* _Input data_
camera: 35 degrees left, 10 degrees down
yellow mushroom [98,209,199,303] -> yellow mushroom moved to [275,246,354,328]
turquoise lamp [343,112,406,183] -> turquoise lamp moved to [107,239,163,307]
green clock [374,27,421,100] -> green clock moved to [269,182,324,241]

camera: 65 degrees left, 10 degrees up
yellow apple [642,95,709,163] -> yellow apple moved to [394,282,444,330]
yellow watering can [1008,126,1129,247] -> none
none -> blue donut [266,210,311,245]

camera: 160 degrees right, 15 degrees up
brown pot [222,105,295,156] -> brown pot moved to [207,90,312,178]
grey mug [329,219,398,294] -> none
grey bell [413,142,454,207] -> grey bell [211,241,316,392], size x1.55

* _Exercise brief_
Reproduce every line of the entries above, unchanged, from the very first one down to and including the line containing "brown pot [222,105,295,156]".

* _The completed task_
camera: 35 degrees left, 10 degrees down
yellow mushroom [98,209,199,303] -> yellow mushroom moved to [275,246,354,328]
turquoise lamp [343,112,406,183] -> turquoise lamp moved to [107,239,163,307]
green clock [374,27,421,100] -> green clock moved to [269,182,324,241]

camera: 65 degrees left, 10 degrees up
yellow apple [642,95,709,163] -> yellow apple moved to [394,282,444,330]
yellow watering can [1008,126,1129,247] -> none
none -> blue donut [266,210,311,245]

camera: 160 degrees right, 15 degrees up
brown pot [222,105,295,156] -> brown pot moved to [207,90,312,178]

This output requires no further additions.